### [WHAT THE TASK ASKS]
Of the lines in the data below, write out exactly those from the one holding "white brick C7:C8" through the one holding "green brick G8", both included.

### [ENTRIES SUPPLIED]

--*--

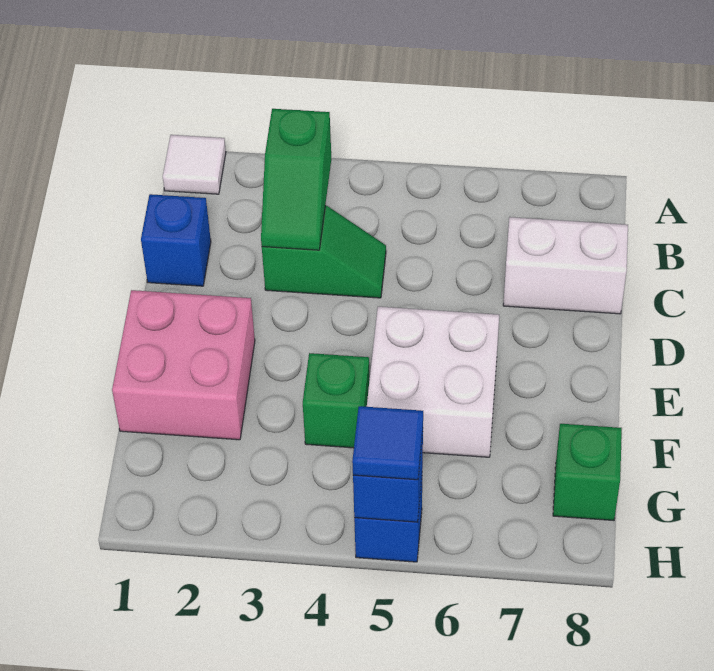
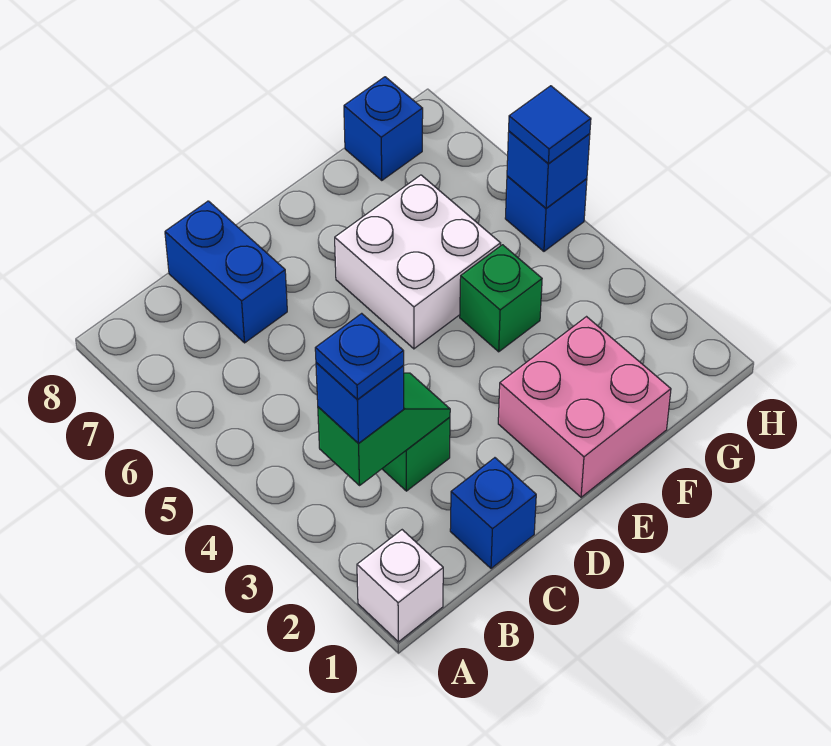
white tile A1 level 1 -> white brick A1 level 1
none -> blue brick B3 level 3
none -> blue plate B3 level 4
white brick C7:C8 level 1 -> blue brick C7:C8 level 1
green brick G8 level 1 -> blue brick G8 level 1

--*--

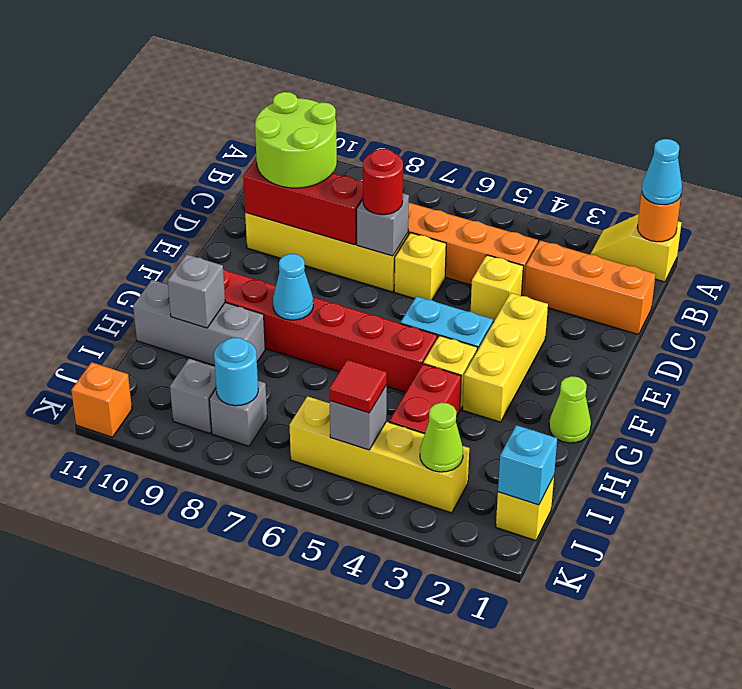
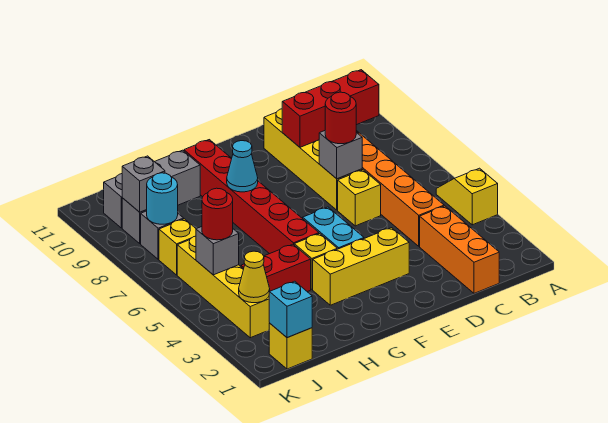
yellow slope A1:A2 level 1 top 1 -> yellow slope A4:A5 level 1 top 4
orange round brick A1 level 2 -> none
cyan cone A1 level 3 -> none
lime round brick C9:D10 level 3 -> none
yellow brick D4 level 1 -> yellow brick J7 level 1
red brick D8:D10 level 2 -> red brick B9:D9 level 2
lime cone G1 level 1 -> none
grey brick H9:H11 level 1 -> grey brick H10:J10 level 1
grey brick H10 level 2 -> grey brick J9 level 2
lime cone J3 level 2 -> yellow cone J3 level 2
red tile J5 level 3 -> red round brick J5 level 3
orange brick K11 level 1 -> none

--*--

### [FINISHED TASK]
white brick C7:C8 level 1 -> blue brick C7:C8 level 1
green brick G8 level 1 -> blue brick G8 level 1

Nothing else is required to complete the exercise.